- **DATA SUPPLIED**
## Start

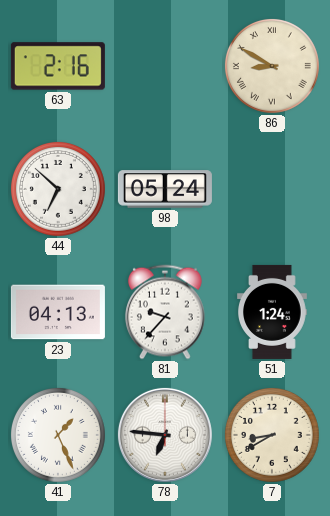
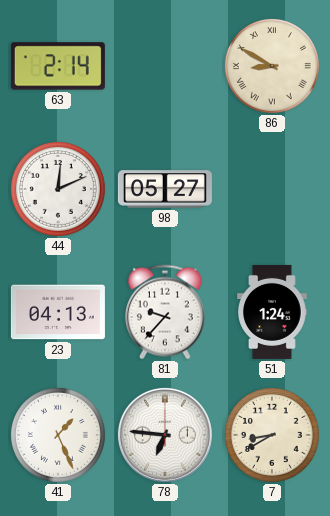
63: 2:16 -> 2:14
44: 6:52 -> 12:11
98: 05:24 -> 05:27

## End
## Start

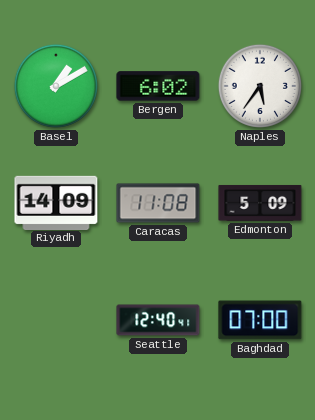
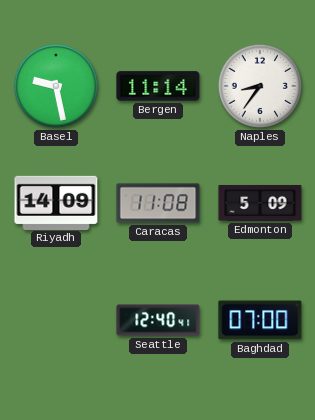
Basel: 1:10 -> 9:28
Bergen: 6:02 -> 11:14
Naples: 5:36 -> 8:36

## End
## Start

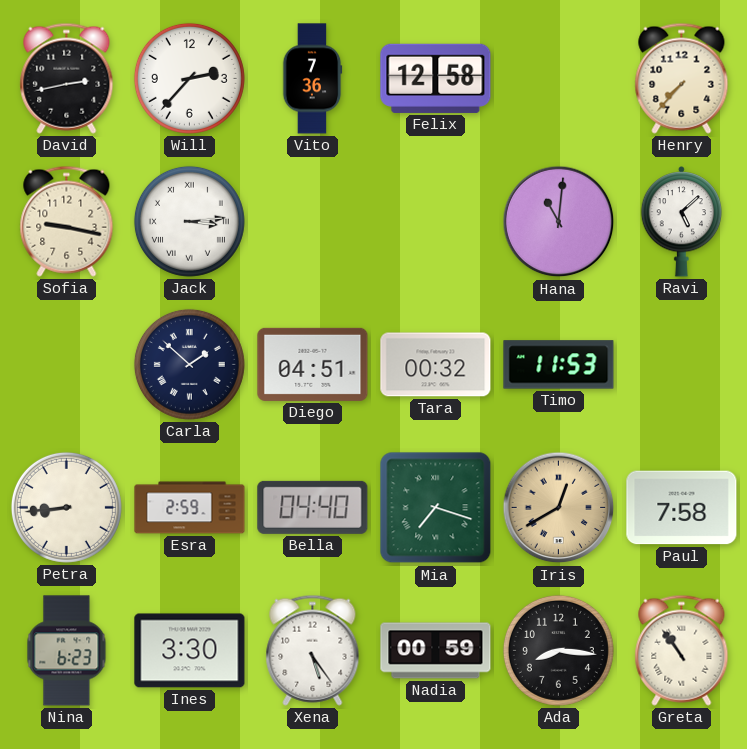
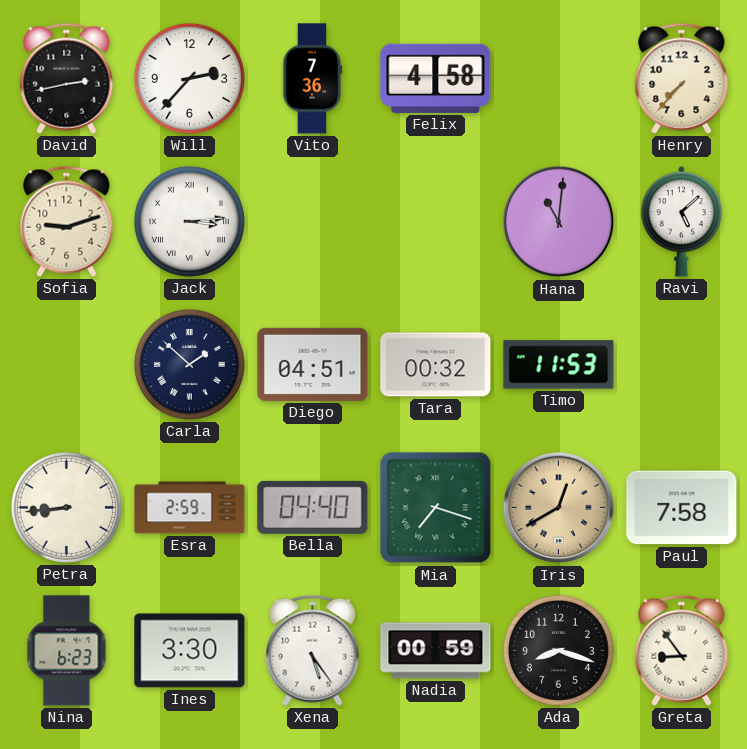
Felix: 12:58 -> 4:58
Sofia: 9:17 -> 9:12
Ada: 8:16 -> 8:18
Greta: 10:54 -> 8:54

## End

- **WHAT YOU SHOULD DO**
Put the stretch from the line containing "Felix: 12:58 -> 4:58" through the line containing "Greta: 10:54 -> 8:54" into a Markdown table with two columns, Row and Line, numbering each line and leaving out blank lines.

- **THE RESULT**
| Row | Line |
|---|---|
| 1 | Felix: 12:58 -> 4:58 |
| 2 | Sofia: 9:17 -> 9:12 |
| 3 | Ada: 8:16 -> 8:18 |
| 4 | Greta: 10:54 -> 8:54 |